* [RECORDS PROVIDED]:

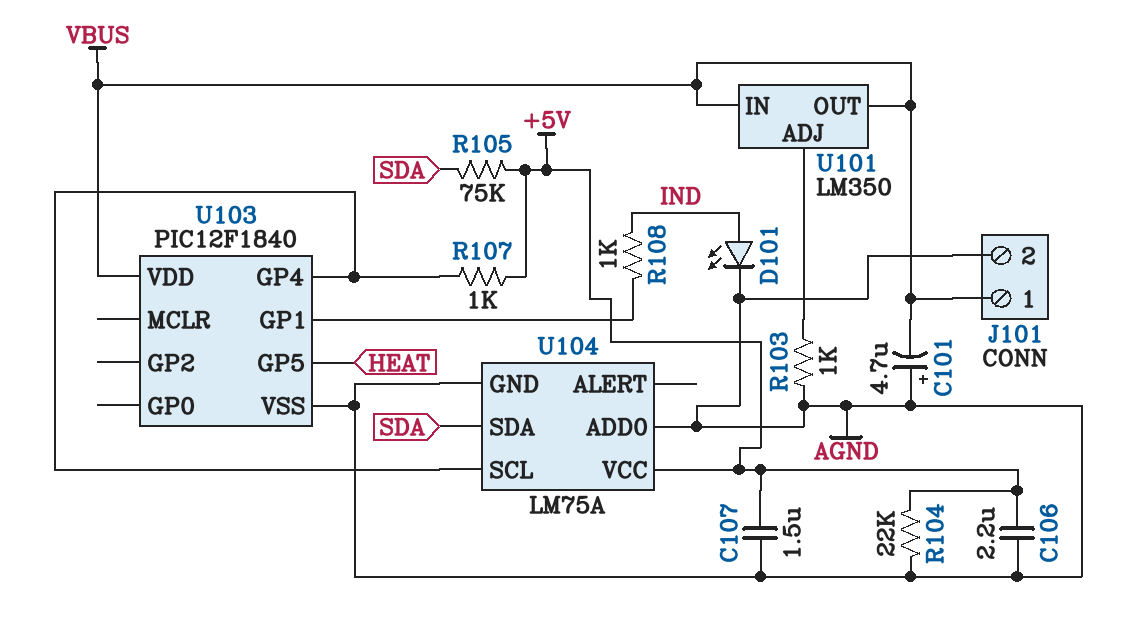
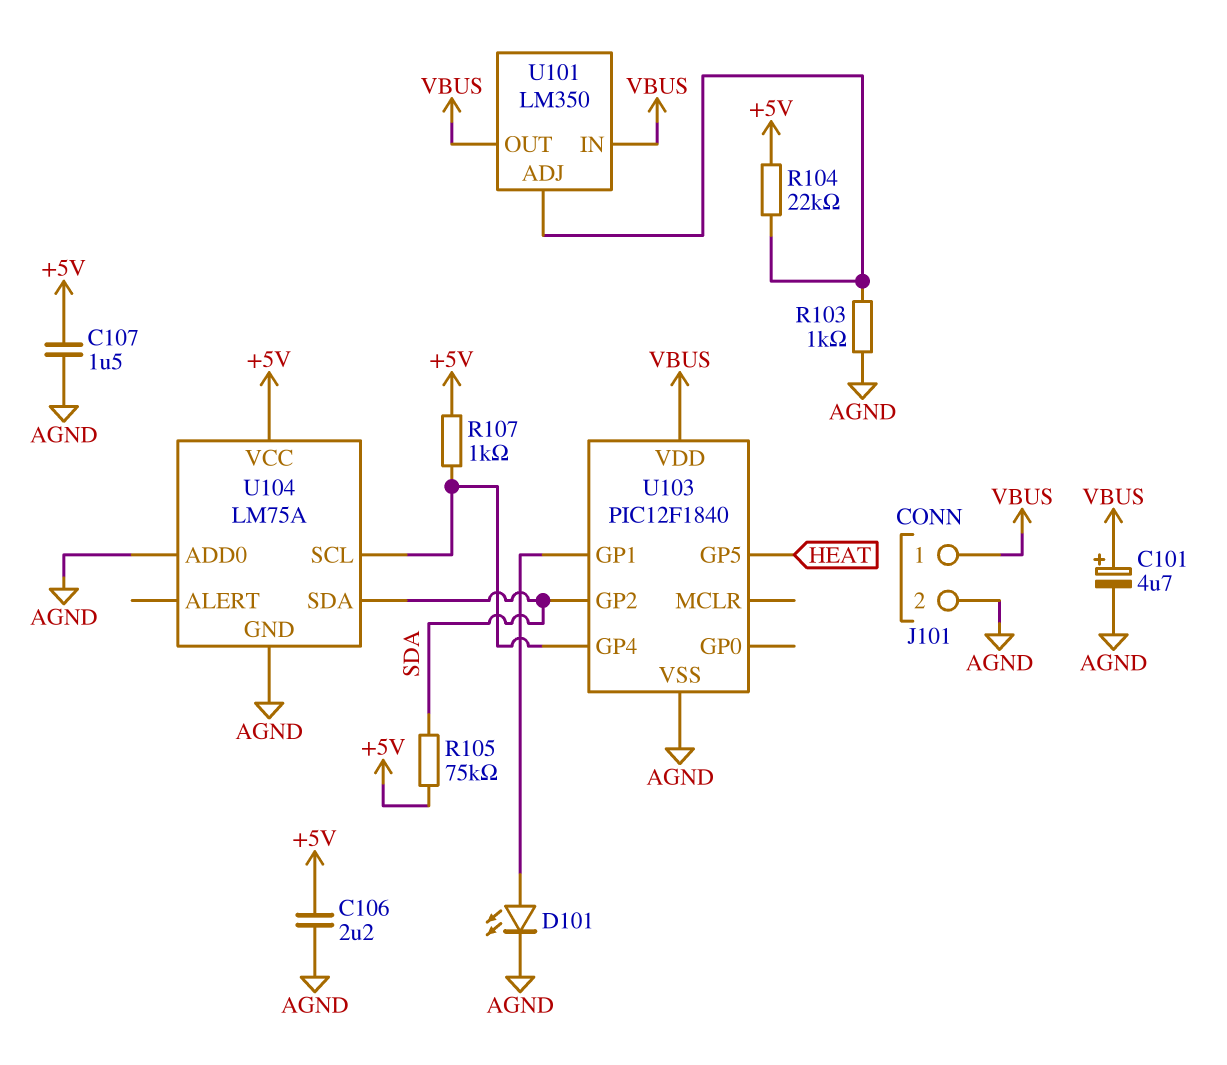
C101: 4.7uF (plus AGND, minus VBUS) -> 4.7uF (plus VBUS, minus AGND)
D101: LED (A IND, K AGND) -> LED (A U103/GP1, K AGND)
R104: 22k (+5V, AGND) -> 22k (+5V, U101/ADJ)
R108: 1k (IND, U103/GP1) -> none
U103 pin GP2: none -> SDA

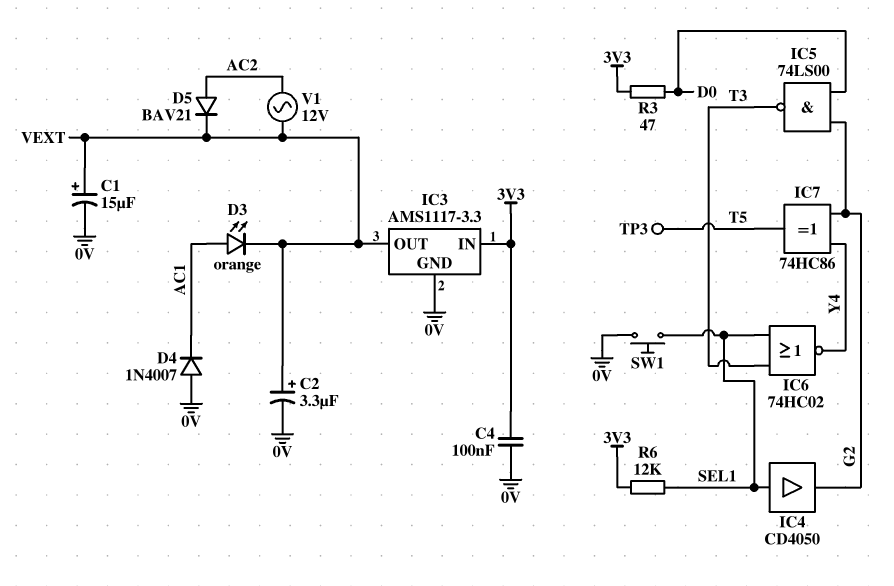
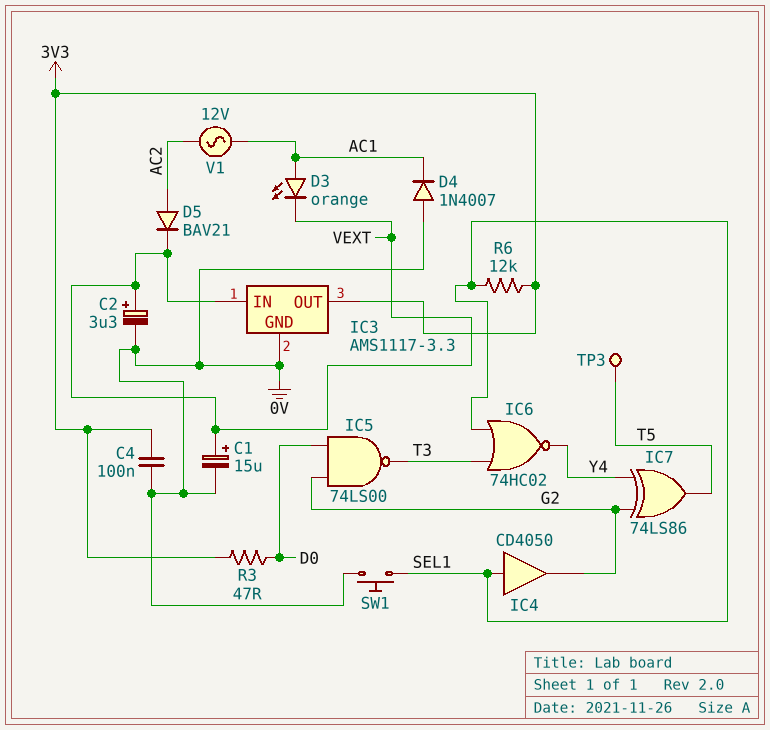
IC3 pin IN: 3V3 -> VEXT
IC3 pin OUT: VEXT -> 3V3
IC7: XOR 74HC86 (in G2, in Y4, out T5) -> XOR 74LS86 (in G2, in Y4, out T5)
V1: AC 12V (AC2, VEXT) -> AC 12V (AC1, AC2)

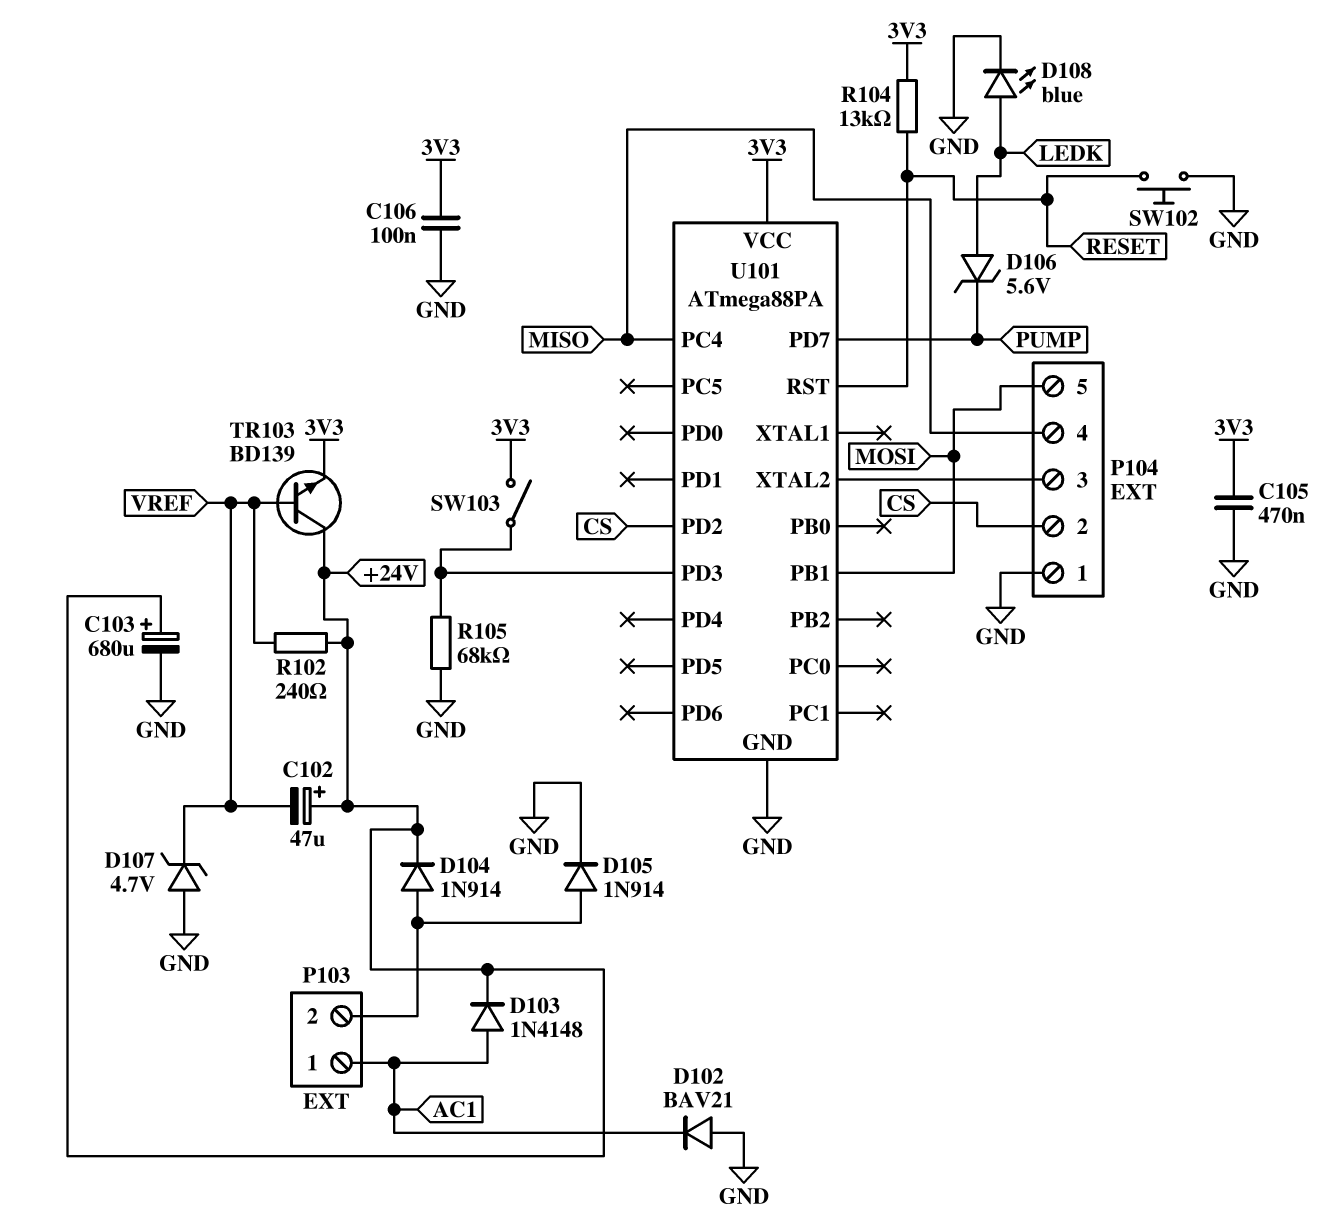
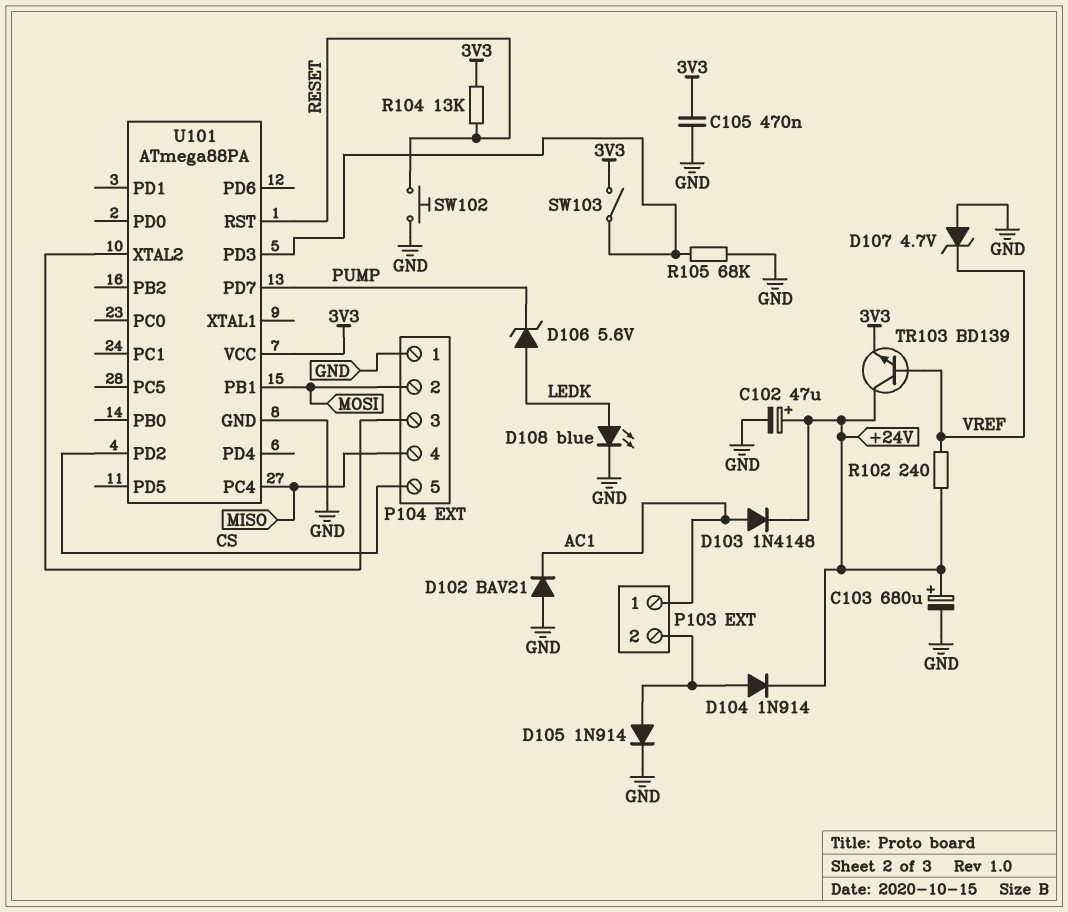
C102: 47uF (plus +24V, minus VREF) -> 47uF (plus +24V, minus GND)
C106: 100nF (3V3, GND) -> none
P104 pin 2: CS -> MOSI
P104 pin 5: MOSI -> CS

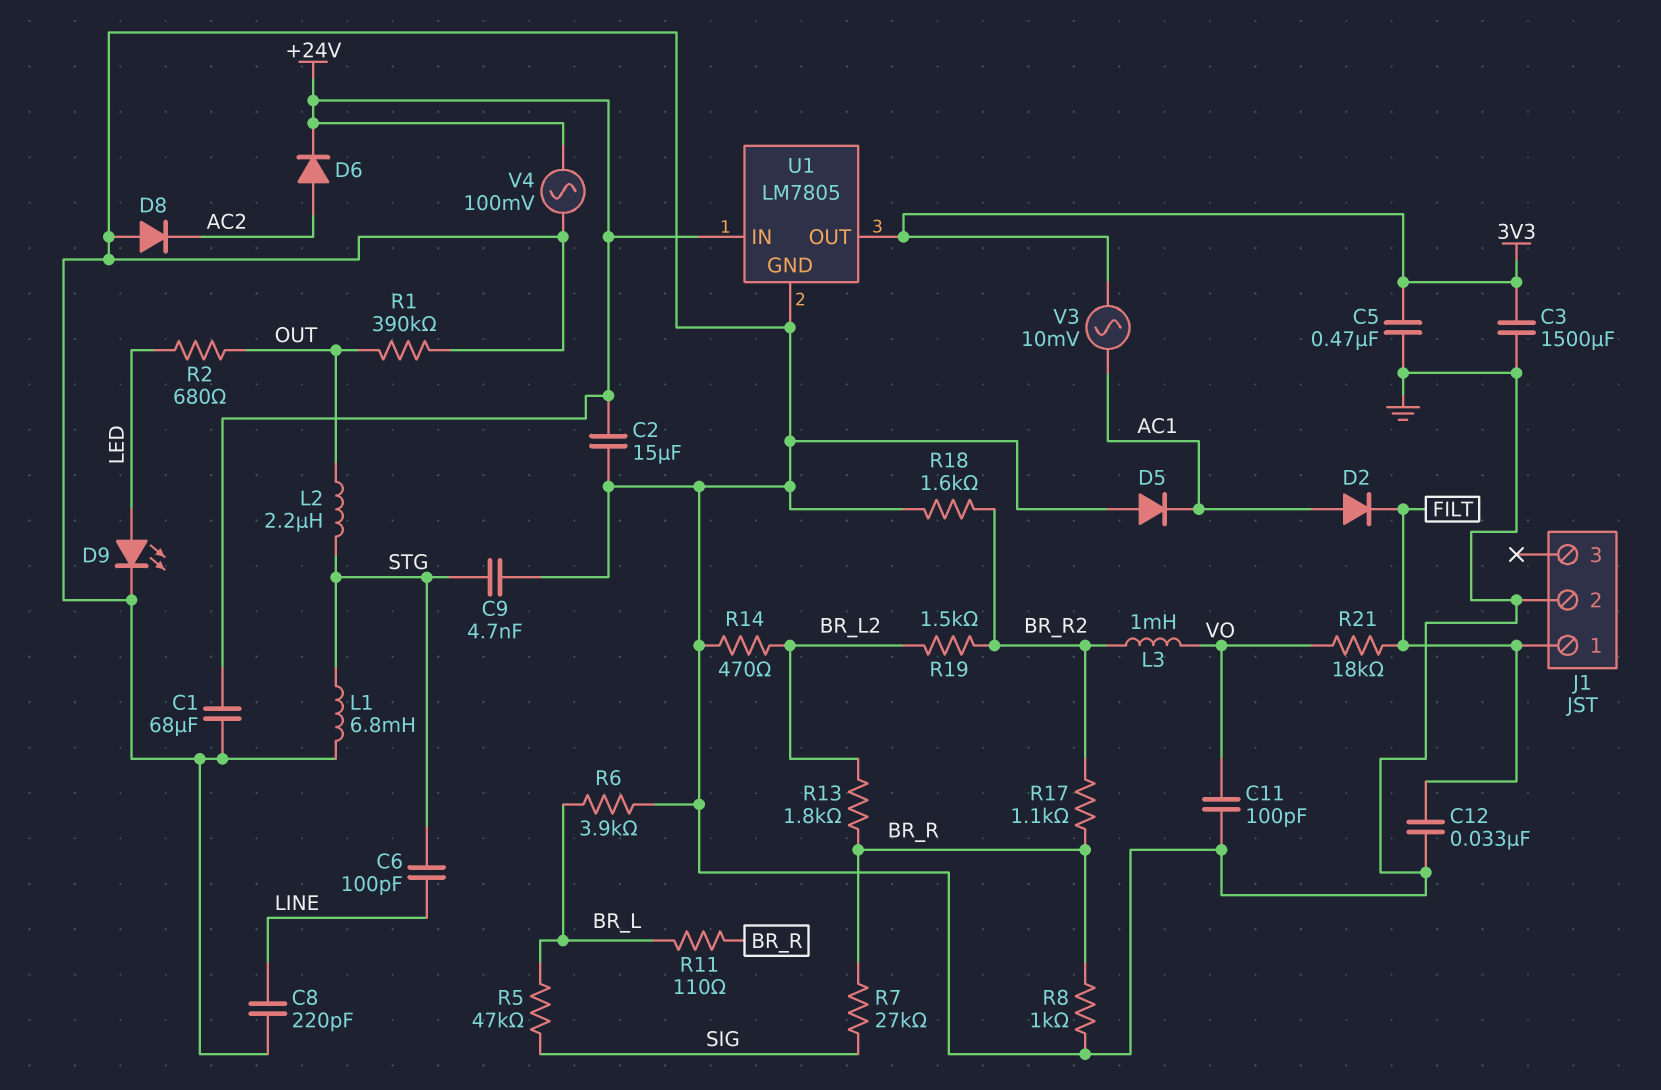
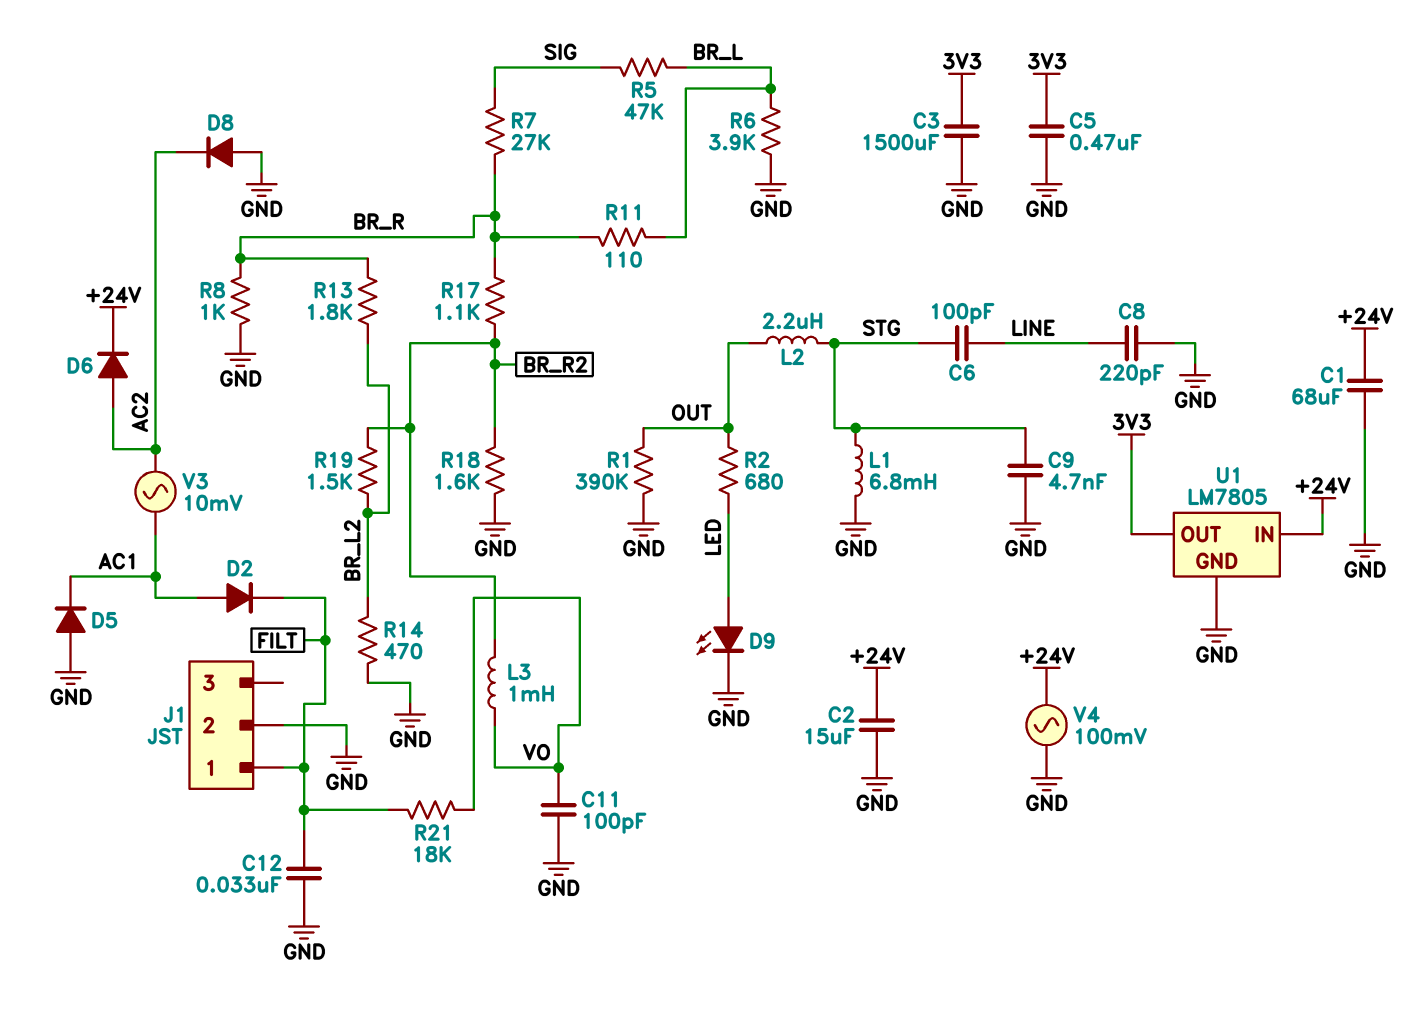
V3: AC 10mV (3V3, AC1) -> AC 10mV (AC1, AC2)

* [YOUR TASK]:
Filter the listing above by the word "AGND"; copy each line that passes.

* [RESULT]:
C101: 4.7uF (plus AGND, minus VBUS) -> 4.7uF (plus VBUS, minus AGND)
D101: LED (A IND, K AGND) -> LED (A U103/GP1, K AGND)
R104: 22k (+5V, AGND) -> 22k (+5V, U101/ADJ)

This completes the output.